## Exercise brief
Pick out each line of the data that contains the string "tuplet", matching case exactly.

## Information given

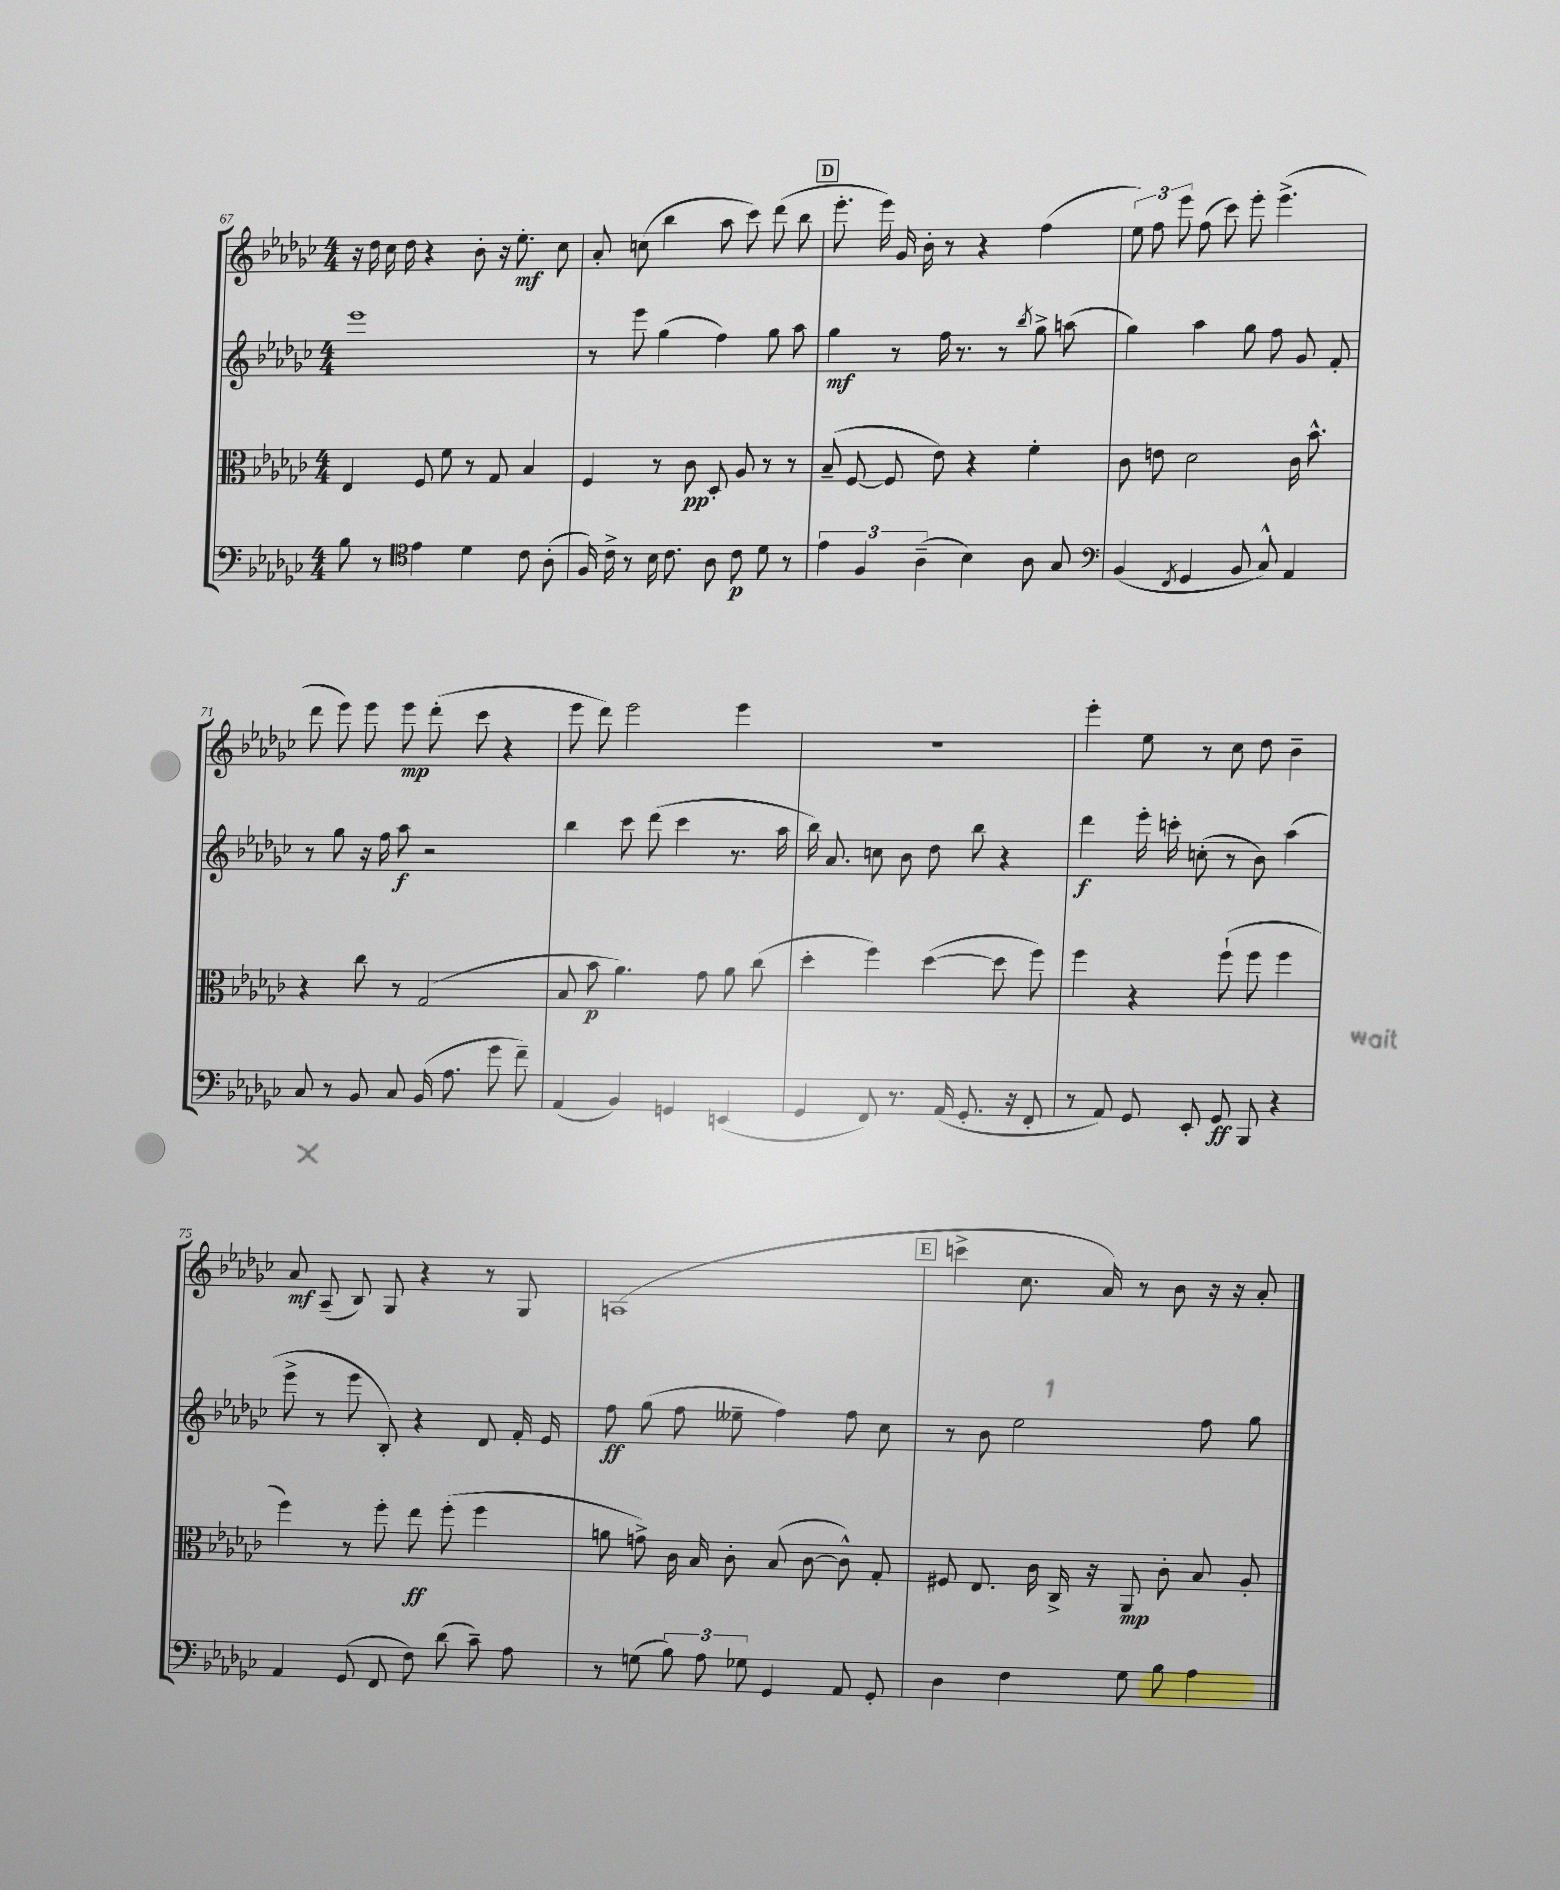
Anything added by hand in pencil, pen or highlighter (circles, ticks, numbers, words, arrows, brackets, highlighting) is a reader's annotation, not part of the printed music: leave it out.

**kern	**kern	**kern	**kern
*staff4	*staff3	*staff2	*staff1
*clefF4	*clefC3	*clefG2	*clefG2
*k[b-e-a-d-g-c-]	*k[b-e-a-d-g-c-]	*k[b-e-a-d-g-c-]	*k[b-e-a-d-g-c-]
*M4/4	*M4/4	*M4/4	*M4/4
8B-\	4E-/	1eee-	16r
.	.	.	16dd-\
8r	.	.	16cc-\
.	.	.	16dd-\
*clefC4	*	*	*
4e-\	8F/	.	4r
.	8f\	.	.
4d-\	8r	.	8b-'\
.	8G-/	.	16r
.	.	.	8.ee-'\
8c-\	4B-/	.	.
(8A-'\	.	.	8cc-\
=	=	=	=
16F/)	4F/	8r	8a-'/
16c-^\	.	.	.
8r	.	8eee-\	(8cc\
16B-\	8r	(4gg-\	4bb-\
8.c-\	.	.	.
.	8c-\	.	.
8A-\	8D-'/	4ff\)	8aa-\
8c-\	8A-/	.	8ccc-\)
8d-\	8r	8gg-\	(8ddd-\
8r	8r	8aa-\	8bb-\
=	=	=	=
6e-\	(8B-~/	4gg-\	8.eee-'\
.	[8F/	.	.
6F/	.	.	.
.	.	.	16eee-\)
.	8F/]	8r	16g-/
.	.	.	16b-'\
(6A-~\	.	.	.
.	8e-\)	16ff\	8r
.	.	8.r	.
4B-\)	4r	.	4r
.	.	8r	.
.	.	8qbb-/	.
8A-\	4f'\	8gg-^\	(4ff\
8G-/	.	(8aa\	.
=	=	=	=
*clefF4	*	*	*
(4BB-/	8c-\	4gg-\)	12ee-\)
.	.	.	12ff\
.	8e\	.	.
.	.	.	12eee-\
8qFF/	.	.	.
4GG-/	2d-\	4aa-\	(8ff\
.	.	.	8ccc-\)
8BB-/	.	8gg-\	8eee-'\
8C-^^/)	.	8ff\	(4.eee-^\
4AA-/	16c-\	8g-/	.
.	8.b-^^\	.	.
.	.	8f'/	.
=	=	=	=
8C-/	4r	8r	8ddd-\
8r	.	8gg-\	8eee-\)
8BB-/	8cc-\	16r	8eee-\
.	.	16ff\	.
8C-/	8r	8aa-\	8eee-\
(16BB-/	(2G-/	2r	(8ddd-'\
8.A-\	.	.	.
.	.	.	8ccc-\
8g-\	.	.	4r
8f~\)	.	.	.
=	=	=	=
(4AA-/	8B-/	4bb-\	8eee-\
.	8b-\	.	8ddd-\)
4BB-/)	4.a-\)	8ccc-\	2eee-\
.	.	(8ddd-\	.
4GG/	.	4ccc-\	.
.	8g-\	.	.
(4EE/	8a-\	8.r	4eee-\
.	(8cc-\	.	.
.	.	16aa-\	.
=	=	=	=
4GG-/	4dd-'\	16bb-\)	1r
.	.	8.a-/	.
8FF/)	4ff\)	8cc\	.
8.r	.	8b-\	.
.	([4dd-\	8dd-\	.
(16AA-/	.	.	.
8.GG-'/	.	8bb-\	.
.	8dd-\]	4r	.
16r	.	.	.
8FF'/	8ff\)	.	.
=	=	=	=
8r	4ff\	4ddd-\	4eee-'\
8AA-/)	.	.	.
8GG-/	4r	16eee-'\	8ee-\
.	.	16ccc'\	.
8EE-'/	.	(8cc'\	8r
8GG-/	(8ff`\	8r	8cc-\
8BBB-/	8ff\	8b-\)	8dd-\
4r	4ff\	(4aa-\	4b-~\
=	=	=	=
4AA-/	4ff\)	8eee-^\	8a-/
.	.	8r	(8A-~/
(8GG-/	8r	8eee-\	8B-/)
8FF/	8ff'\	8B-'/)	8G-/
8F\)	8ee-\	4r	4r
(8d-\	(8ff'\	.	.
8c-~\)	4ff\	8d-/	8r
8A-\	.	16f'/	8G-/
.	.	16e-/	.
=	=	=	=
8r	8a\	8ff\	(1A
(8G\	8g^\)	(8gg-\	.
12B-\)	16c-\	8ff\	.
.	16B-/	.	.
12A-\	.	.	.
.	8c-'\	8ee--~\	.
12G-\	.	.	.
4GG-/	(8B-/	4ff\)	.
.	[8c-\	.	.
8AA-/	8c-^^\])	8ff\	.
8GG-'/	8G-'/	8cc-\	.
=	=	=	=
4D-\	8F#/	8r	4ccc^\
.	8.E-/	8b-\	.
4F\	.	2ee-\	8.cc-\
.	16c-\	.	.
.	16C-^/	.	.
.	16r	.	16a-/)
8G-\	8AA-/	.	8r
8B-\	8c-'\	.	8b-\
4A-\	8B-/	8ff\	16r
.	.	.	16r
.	8A-'/	8gg-\	8a-'/
==	==	==	==
*-	*-	*-	*-
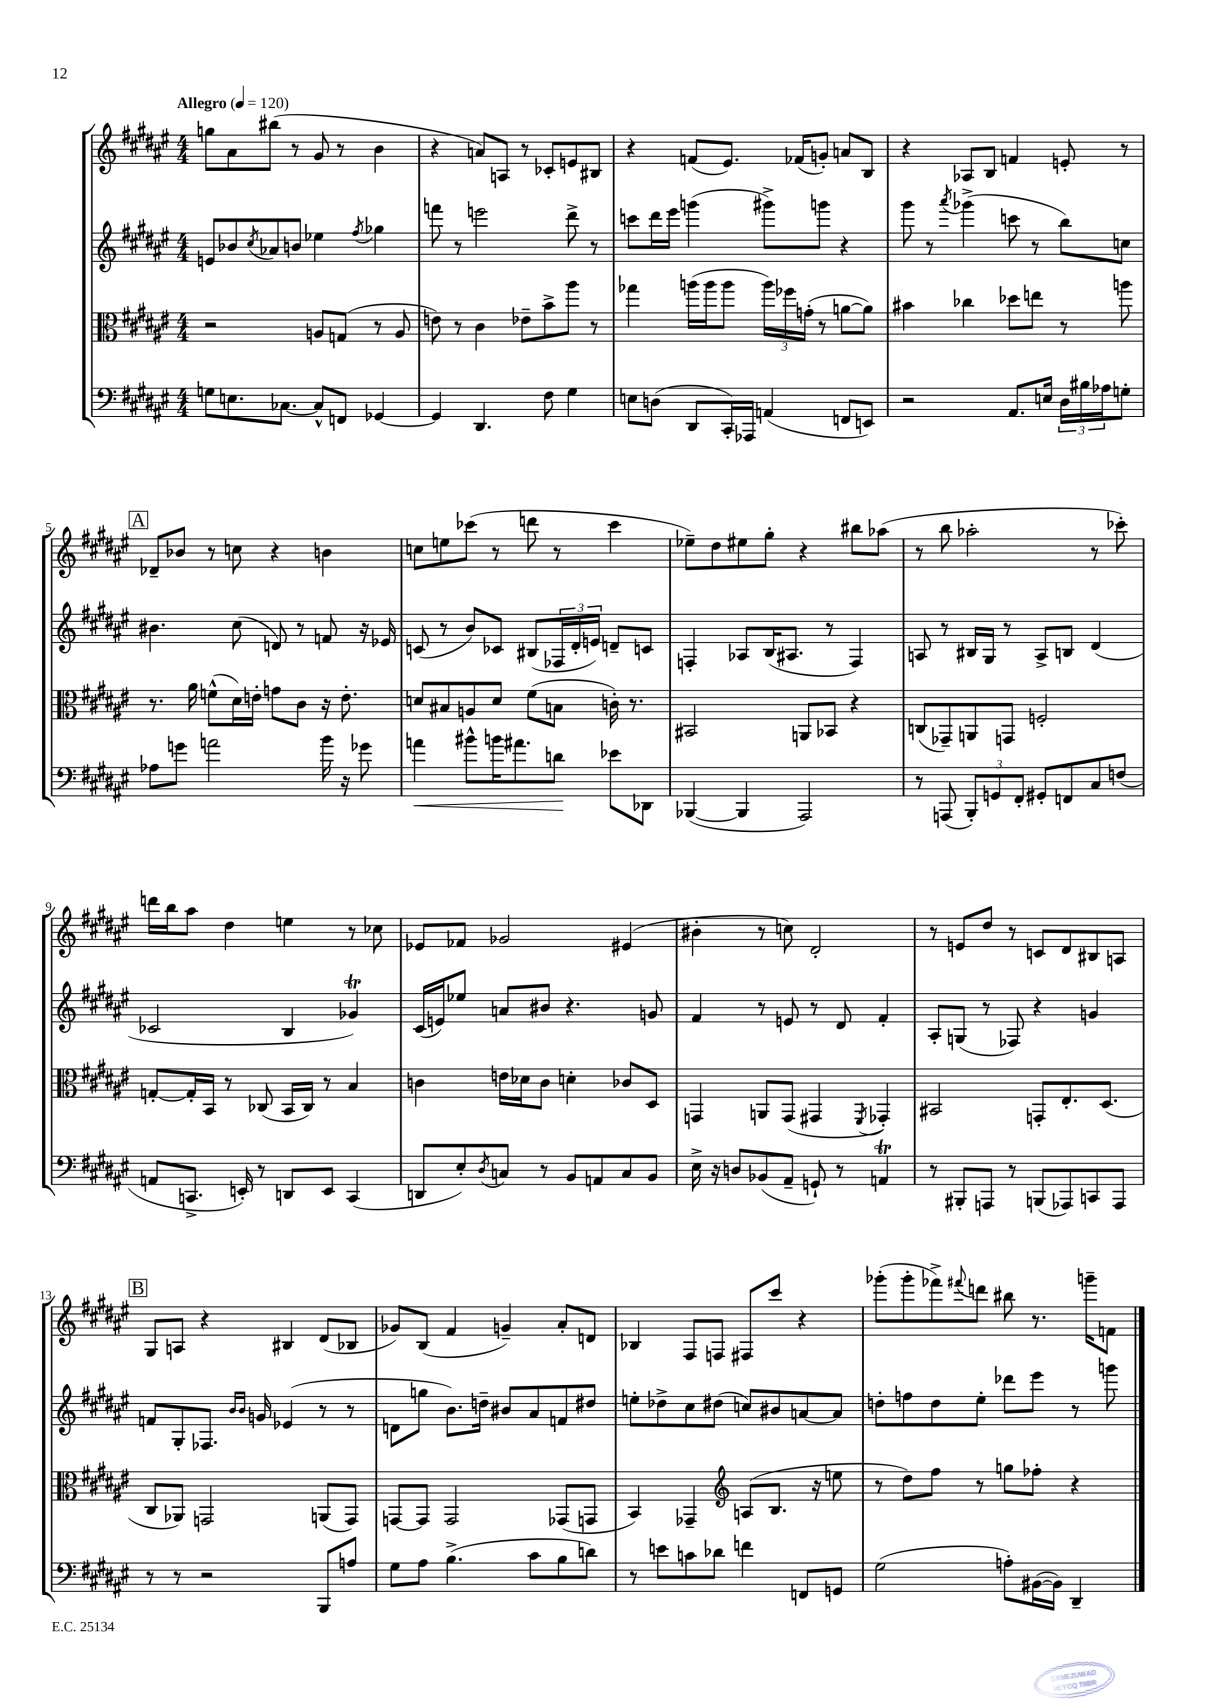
<<
\new StaffGroup <<
\new Staff = "s0" {
    \clef treble \key fis \major \numericTimeSignature \time 4/4 \tempo "Allegro" 4 = 120
    g''8 ais'8 bis''8( r8 gis'8 r8 b'4 |
    r4 a'8) a8 r8 ces'8-. e'8 bis8 |
    r4 f'8( eis'8.) fes'16( g'8-.) a'8 b8 |
    r4 aes8 b8 f'4 e'8-. r8 |
    \mark \markup { \box "A" } des'8-- bes'8 r8 c''8 r4 b'4 |
    c''8 e''8 ces'''8( r8 d'''8 r8 ces'''4 |
    ees''8--) dis''8 eis''8 gis''8-. r4 bis''8 aes''8( |
    r8 b''8 aes''2-. r8 ces'''8-.) |
    d'''16 b''16 ais''8 dis''4 e''4 r8 ces''8 |
    ees'8 fes'8 ges'2 eis'4( |
    bis'4-. r8 c''8) dis'2-. |
    r8 e'8 dis''8 r8 c'8 dis'8 bis8 a8 |
    \mark \markup { \box "B" } gis8 a8 r4 bis4 dis'8( bes8 |
    ges'8) b8( fis'4 g'4--) ais'8-. d'8 |
    bes4 fis8 f8 fis8 cis'''8 r4 |
    ges'''8-.( ges'''8-. fes'''8->) \appoggiatura { fis'''8 } d'''8 bis''8 r8. g'''16-- f'8 \bar "|." |
}
\new Staff = "s1" {
    \clef treble \key fis \major \numericTimeSignature \time 4/4
    e'8 bes'8 \acciaccatura { cis''8 } aes'8 b'8 ees''4 \acciaccatura { fis''8 } ges''4 |
    f'''8 r8 e'''2 dis'''8-> r8 |
    c'''8 dis'''16 eis'''16 g'''4( gis'''8->) g'''8 r4 |
    gis'''8 r8 \acciaccatura { ais'''8 } ges'''4->( c'''8 r8 b''8) c''8 |
    \mark \markup { \box "A" } bis'4. cis''8( d'8) r8 f'8 r16 ees'16 |
    c'8( r8 b'8) ces'8 bis8( \tuplet 3/2 { fes16 dis'16-. e'16) } d'8-- c'8 |
    f4-. aes8 b16( ais8. r8 f4) |
    a8 r8 bis16 gis16 r8 a8-> b8 dis'4( |
    ces'2 b4 ges'4\trill) |
    cis'16( e'16) ees''8 a'8 bis'8 r4. g'8 |
    fis'4 r8 e'8 r8 dis'8 fis'4-. |
    ais8-. g8( r8 fes8) r4 g'4 |
    \mark \markup { \box "B" } f'8 gis8-. fes8. \grace { b'16 b'16 } g'16 ees'4( r8 r8 |
    d'8 g''8 b'8.) d''16-- bis'8 ais'8 f'8 dis''8 |
    e''8-. des''8-> cis''8 dis''8( c''8) bis'8 a'8~ a'8 |
    d''8-. f''8 d''8 eis''8-. des'''8 eis'''8 r8 g'''8 \bar "|." |
}
\new Staff = "s2" {
    \clef alto \key fis \major \numericTimeSignature \time 4/4
    r2 a8 g8( r8 a8 |
    e'8) r8 cis'4 ees'8-- b'8-> ais''8 r8 |
    ges''4 a''16( a''16 a''8 \tuplet 3/2 { a''16) fes''16 g'16-.( } r8 a'8~ a'8) |
    bis'4 ces''4 des''8 e''8 r8 a''8 |
    \mark \markup { \box "A" } r8. ais'16 f'8-^( dis'16) e'16-. g'8 cis'8 r16 e'8.-. |
    d'8 bis8 a8 d'8 fis'8( b8 c'16-.) r8. |
    bis,2 a,8 bes,8 r4 |
    c8( ges,8--) a,8 g,8 f2-. |
    g8~-. g16-. b,16 r8 ces8( b,16 ces16) r8 b4 |
    c'4 e'16 des'16 c'8 d'4-. ces'8 dis8 |
    g,4 a,8 g,8( gis,4 \acciaccatura { fis,8 } ges,4-.) |
    bis,2 g,8-. eis8.-. dis8.( |
    \mark \markup { \box "B" } cis8 aes,8) g,2 a,8( g,8) |
    g,8~ g,8 g,2 ges,8( g,8 |
    b,4) ges,4-- \clef treble a8( b8. r16 e''8 |
    r8 dis''8) fis''8 r8 g''8 fes''8-. r4 \bar "|." |
}
\new Staff = "s3" {
    \clef bass \key fis \major \numericTimeSignature \time 4/4
    g8 e8. ces8.~ ces8-^ f,8 ges,4~ |
    ges,4 dis,4. fis8 gis4 |
    e8 d8( dis,8 cis,16-.) aes,,16 a,4( f,8 e,8) |
    r2 ais,8. e16 \tuplet 3/2 { dis16 bis16 aes16 } g8-. |
    \mark \markup { \box "A" } aes8 g'8 a'2 b'16 r16 ges'8 |
    a'4\< bis'8-^ b'16 ais'8. d'8\! ees'8 des,8 |
    bes,,4~( bes,,4 ais,,2) |
    r8 a,,8( \tuplet 3/2 { b,,8-.) g,8 fis,8-. } gis,8-. f,8 cis8 f8( |
    a,8 c,8.-> e,16-.) r8 d,8 e,8 c,4( |
    d,8 eis8-.) \acciaccatura { dis8 } c8 r8 b,8 a,8 c8 b,8 |
    eis16-> r16 d8 bes,8( ais,8-- g,8-!) r8 a,4\trill |
    r8 bis,,8-. a,,8 r8 b,,8( aes,,8) c,8 aes,,8 |
    \mark \markup { \box "B" } r8 r8 r2 b,,8 a8 |
    gis8 ais8 b4.->( cis'8 b8 d'8) |
    r8 e'8 c'8 des'8 f'4 f,8 g,8 |
    gis2( a8-.) bis,16~( bis,16) dis,4-- \bar "|." |
}
>>
>>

## Problem solution
    c'8( r8 b'8) ces'8 bis8( \tuplet 3/2 { fes16 dis'16-. e'16) } d'8-- c'8 |
    ges''4 a''16( a''16 a''8 \tuplet 3/2 { a''16) fes''16 g'16-.( } r8 a'8~ a'8) |
    r2 ais,8. e16 \tuplet 3/2 { dis16 bis16 aes16 } g8-. |
    r8 a,,8( \tuplet 3/2 { b,,8-.) g,8 fis,8-. } gis,8-. f,8 cis8 f8( |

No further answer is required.